(Extracted data Opens)

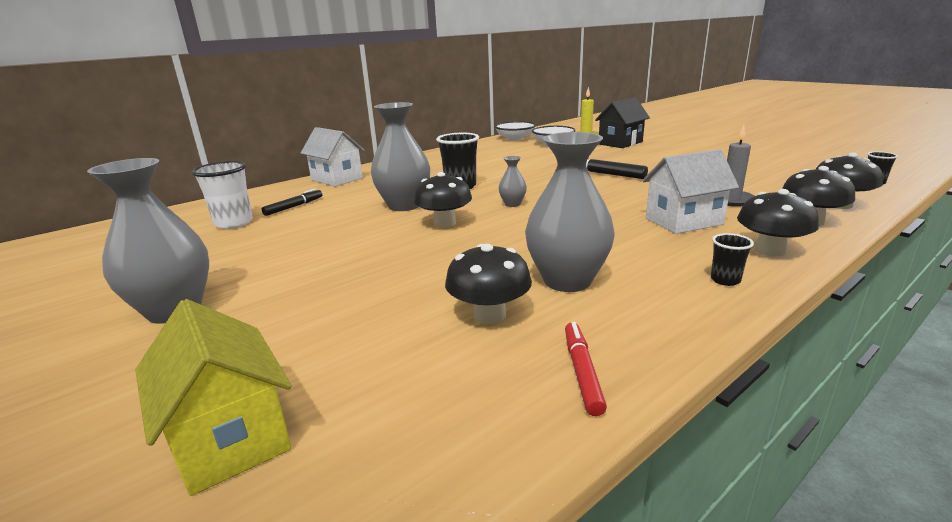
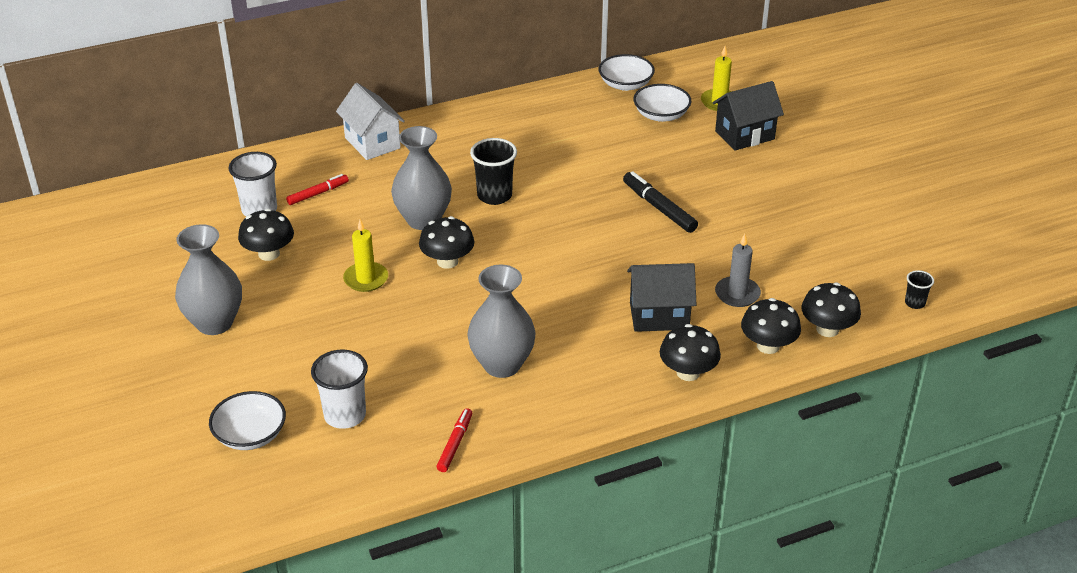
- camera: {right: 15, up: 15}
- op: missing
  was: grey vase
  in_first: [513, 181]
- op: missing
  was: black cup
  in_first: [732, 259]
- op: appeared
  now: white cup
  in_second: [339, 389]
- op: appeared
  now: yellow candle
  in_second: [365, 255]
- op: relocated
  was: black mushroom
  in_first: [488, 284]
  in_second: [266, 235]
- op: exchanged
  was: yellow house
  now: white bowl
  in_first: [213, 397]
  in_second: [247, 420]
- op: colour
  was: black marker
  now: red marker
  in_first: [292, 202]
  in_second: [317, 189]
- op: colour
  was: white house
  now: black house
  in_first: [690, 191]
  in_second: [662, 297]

(Extracted data Closes)

### [The task]
All entries must be written out again exactly as given, with no pictures in the copy.

### [Final answer]
- camera: {right: 15, up: 15}
- op: missing
  was: grey vase
  in_first: [513, 181]
- op: missing
  was: black cup
  in_first: [732, 259]
- op: appeared
  now: white cup
  in_second: [339, 389]
- op: appeared
  now: yellow candle
  in_second: [365, 255]
- op: relocated
  was: black mushroom
  in_first: [488, 284]
  in_second: [266, 235]
- op: exchanged
  was: yellow house
  now: white bowl
  in_first: [213, 397]
  in_second: [247, 420]
- op: colour
  was: black marker
  now: red marker
  in_first: [292, 202]
  in_second: [317, 189]
- op: colour
  was: white house
  now: black house
  in_first: [690, 191]
  in_second: [662, 297]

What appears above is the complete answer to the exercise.